◆ ASSIGNMENT ◆
Leave the images aside and copy out the whole listing, exact to the word.

━━━━━━━━━━━━━━━━

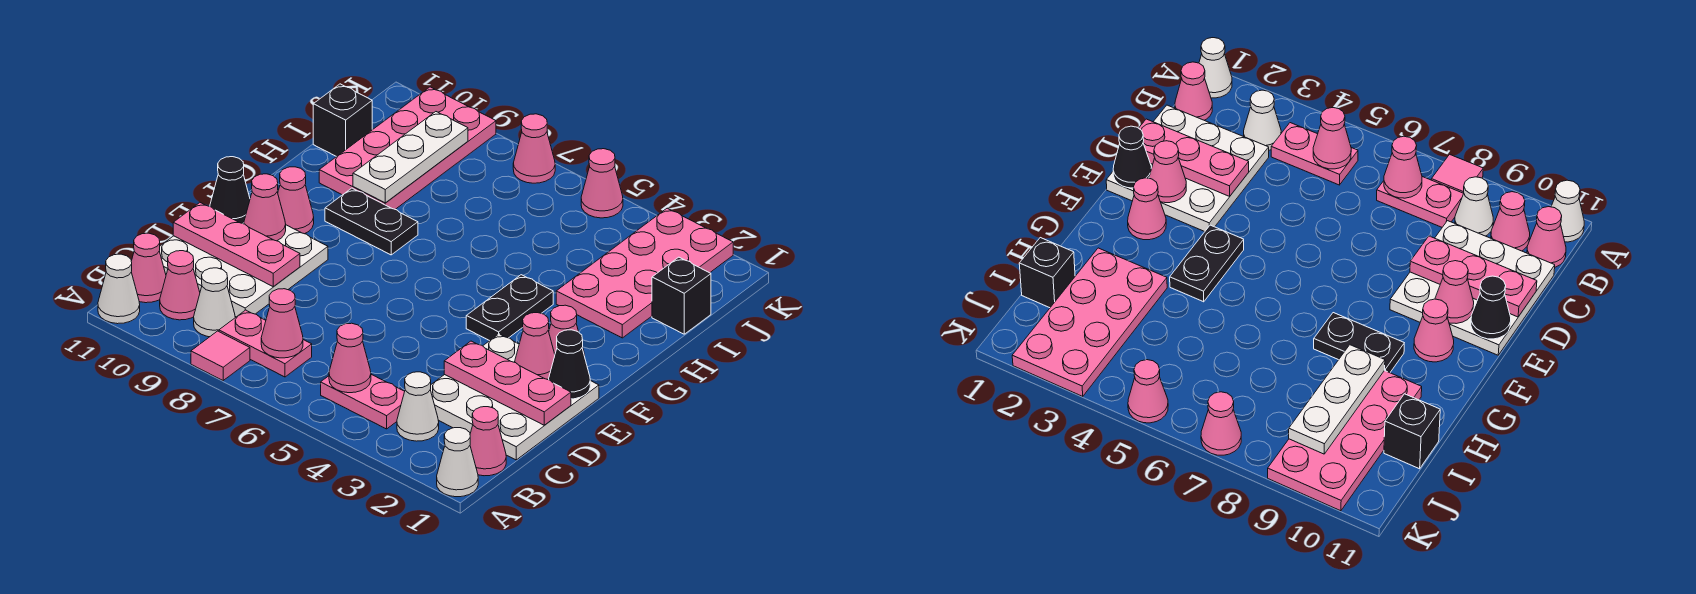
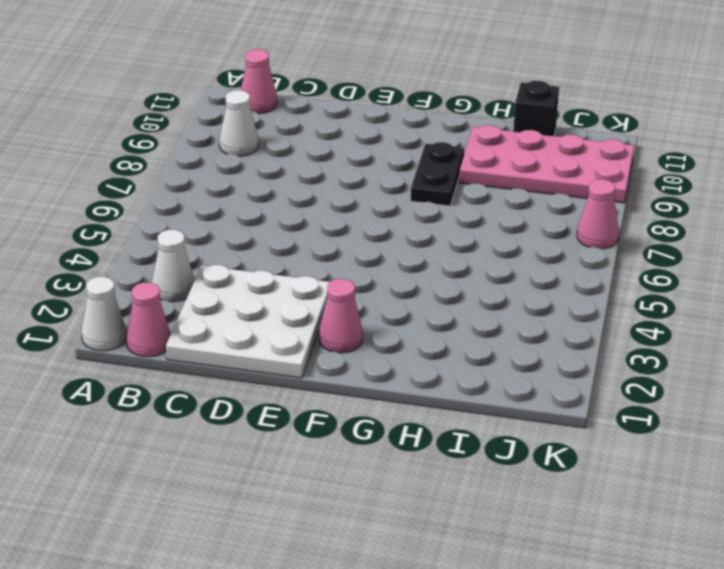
none -> pink tile A8 level 1
none -> white cone A11 level 1
none -> pink plate B4:B5 level 1
none -> pink plate B7:B8 level 1

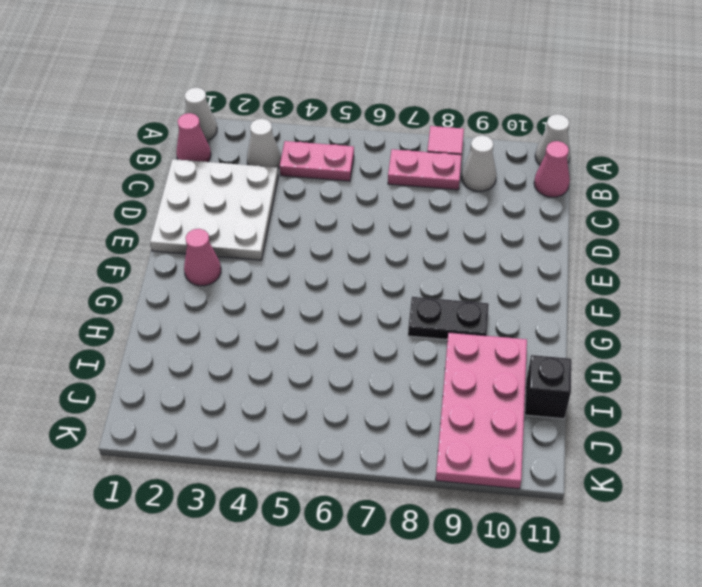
none -> pink cone B10 level 1
none -> white plate C9:E11 level 1
none -> black plate F4:G4 level 1
none -> pink cone F10 level 1

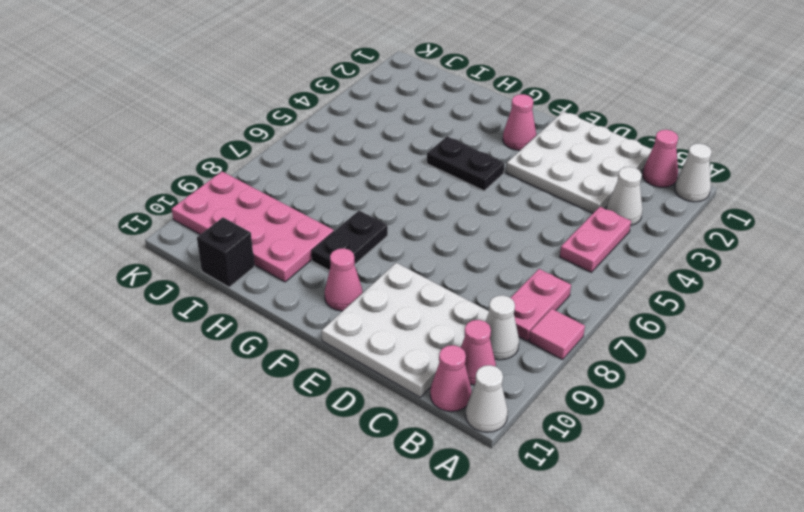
none -> pink plate H2:K3 level 1
none -> black brick I1 level 1
none -> pink cone K5 level 1
none -> pink cone K7 level 1

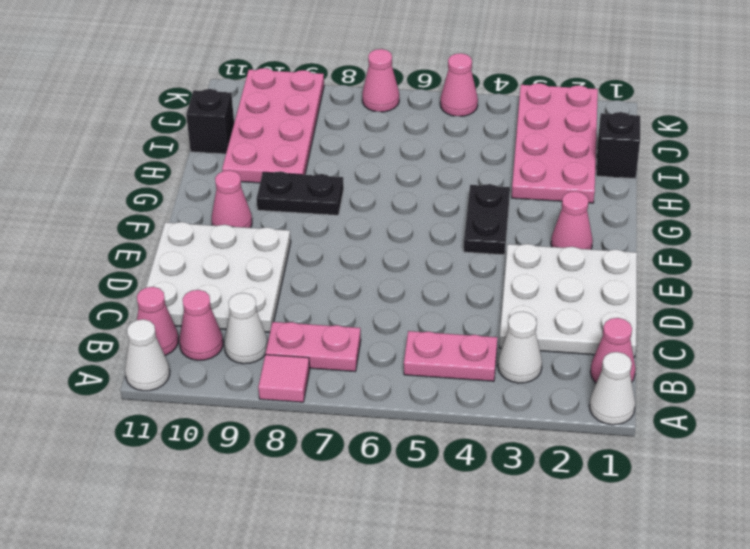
none -> pink cone B5 level 2
none -> pink cone B7 level 2
none -> pink plate D1:D3 level 2
none -> pink plate D9:D11 level 2

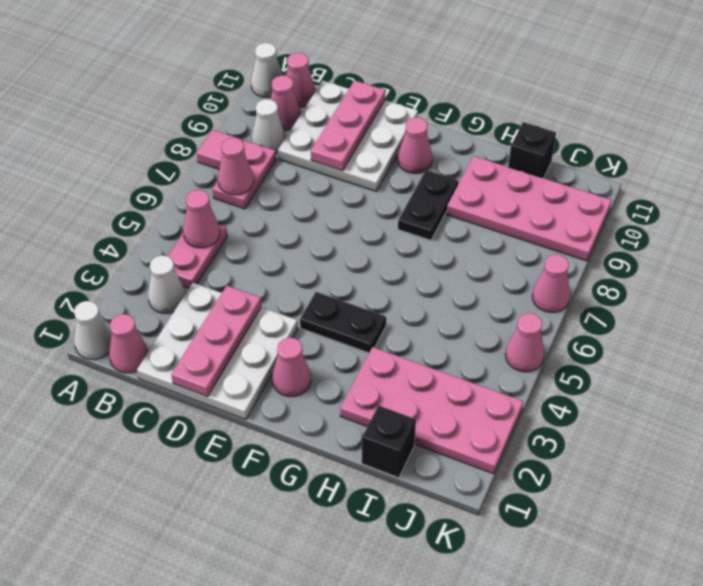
none -> black cone E1 level 2
none -> pink cone E2 level 2
none -> pink cone E10 level 2
none -> black cone E11 level 2

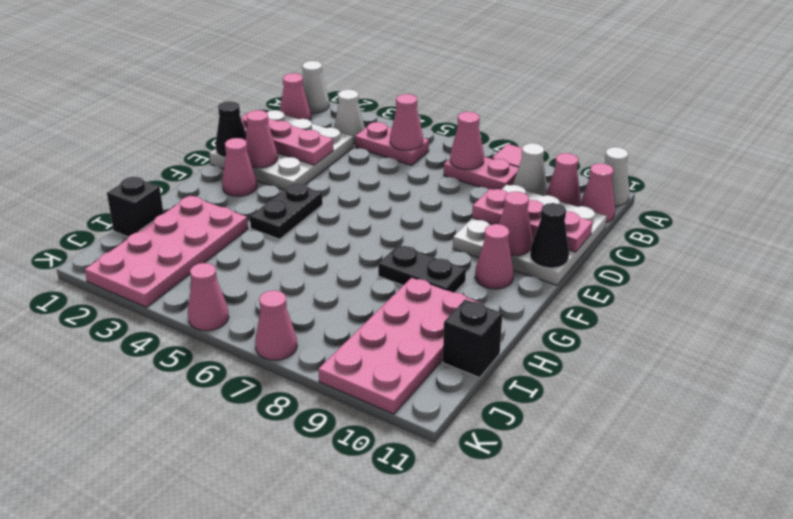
none -> white plate H9:J9 level 2

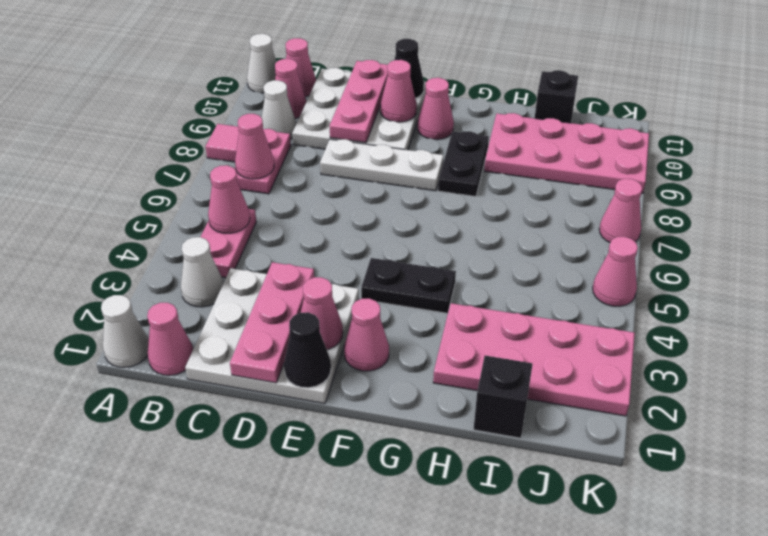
white plate D8:F8 level 1 -> white plate H9:J9 level 2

━━━━━━━━━━━━━━━━

◆ WRITTEN ANSWER ◆
none -> pink tile A8 level 1
none -> white cone A11 level 1
none -> pink plate B4:B5 level 1
none -> pink plate B7:B8 level 1

none -> pink cone B10 level 1
none -> white plate C9:E11 level 1
none -> black plate F4:G4 level 1
none -> pink cone F10 level 1

none -> pink plate H2:K3 level 1
none -> black brick I1 level 1
none -> pink cone K5 level 1
none -> pink cone K7 level 1

none -> pink cone B5 level 2
none -> pink cone B7 level 2
none -> pink plate D1:D3 level 2
none -> pink plate D9:D11 level 2

none -> black cone E1 level 2
none -> pink cone E2 level 2
none -> pink cone E10 level 2
none -> black cone E11 level 2

none -> white plate H9:J9 level 2

white plate D8:F8 level 1 -> white plate H9:J9 level 2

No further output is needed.